◆ The data:

***

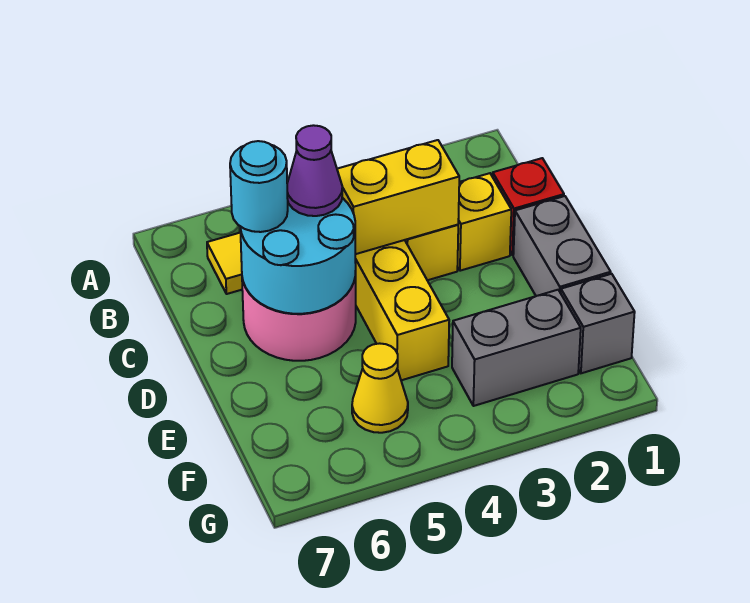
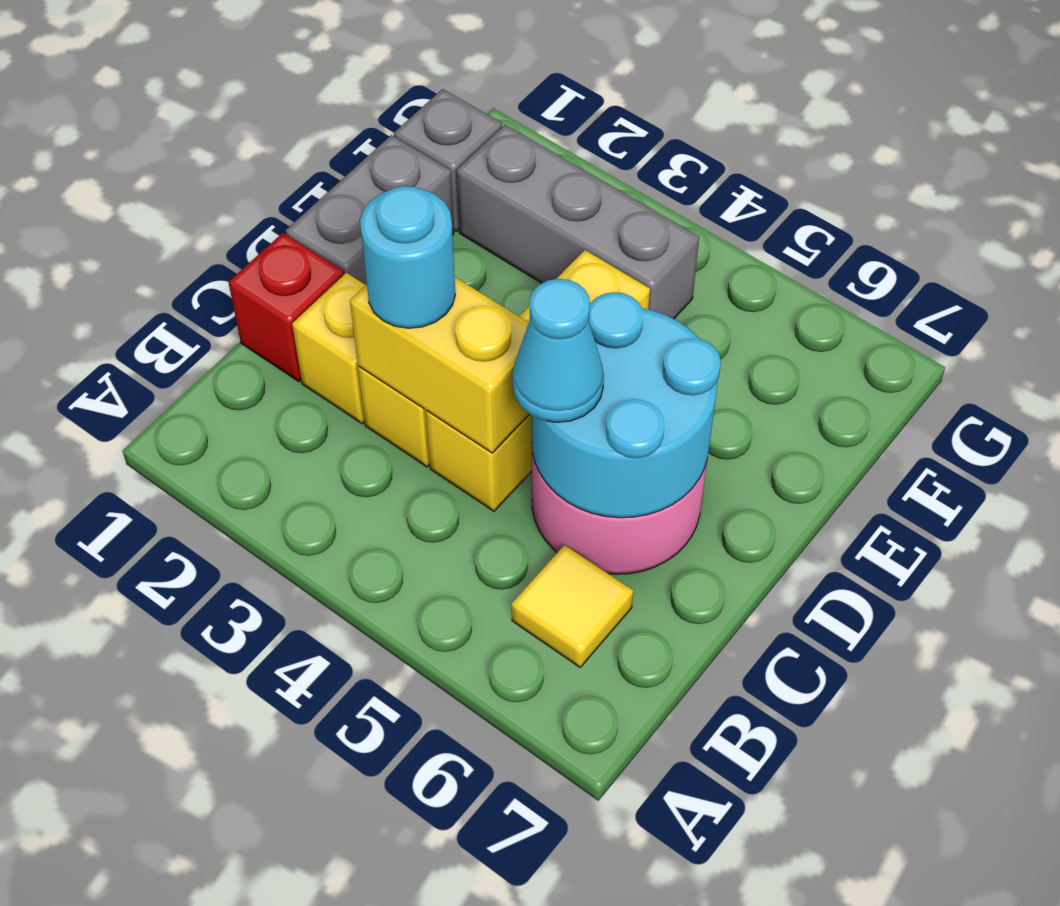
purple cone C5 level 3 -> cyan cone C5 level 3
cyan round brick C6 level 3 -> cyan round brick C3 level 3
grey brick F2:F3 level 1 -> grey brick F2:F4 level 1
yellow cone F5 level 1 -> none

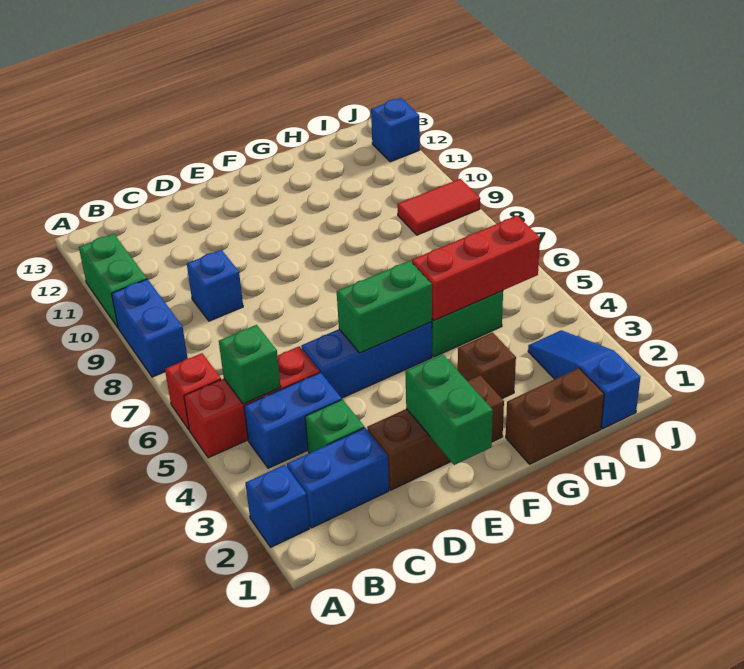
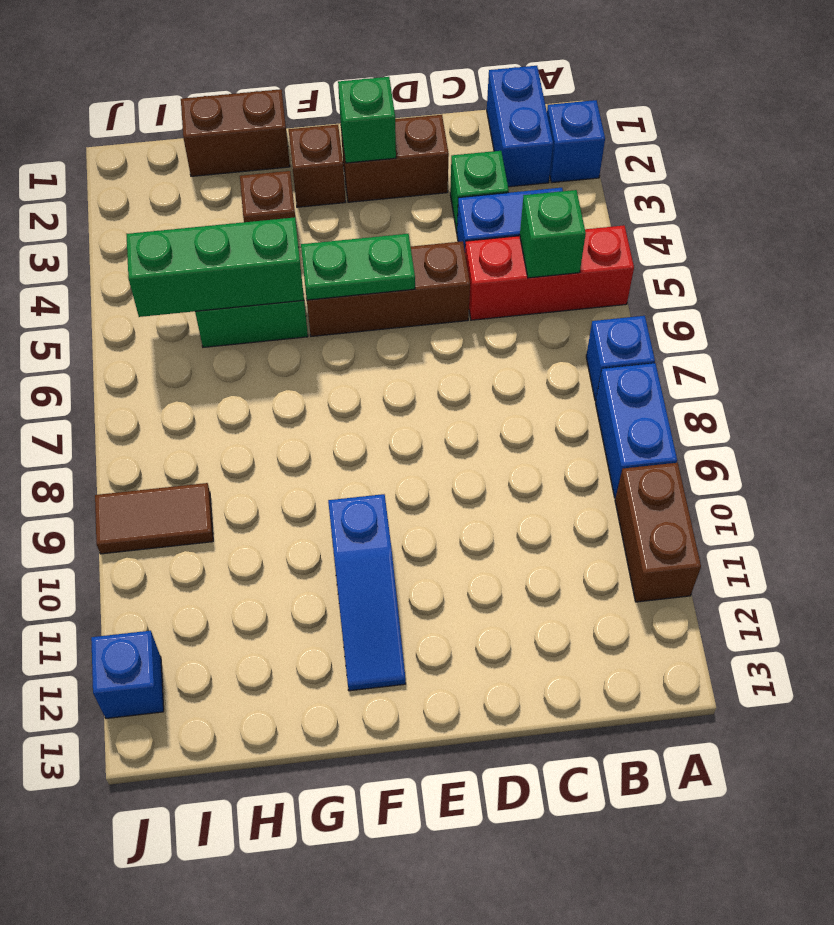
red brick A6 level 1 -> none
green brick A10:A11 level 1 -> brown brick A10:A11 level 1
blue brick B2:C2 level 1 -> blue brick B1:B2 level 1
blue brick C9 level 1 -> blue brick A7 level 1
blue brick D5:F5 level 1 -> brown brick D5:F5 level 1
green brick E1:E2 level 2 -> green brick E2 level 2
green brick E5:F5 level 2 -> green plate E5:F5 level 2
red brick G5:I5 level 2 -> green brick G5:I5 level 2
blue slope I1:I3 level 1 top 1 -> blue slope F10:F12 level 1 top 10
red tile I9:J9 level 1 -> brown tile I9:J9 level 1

***

◆ Work request: If a line above holds the string "cyan", return it as it stands.

◆ Solved exercise:
purple cone C5 level 3 -> cyan cone C5 level 3
cyan round brick C6 level 3 -> cyan round brick C3 level 3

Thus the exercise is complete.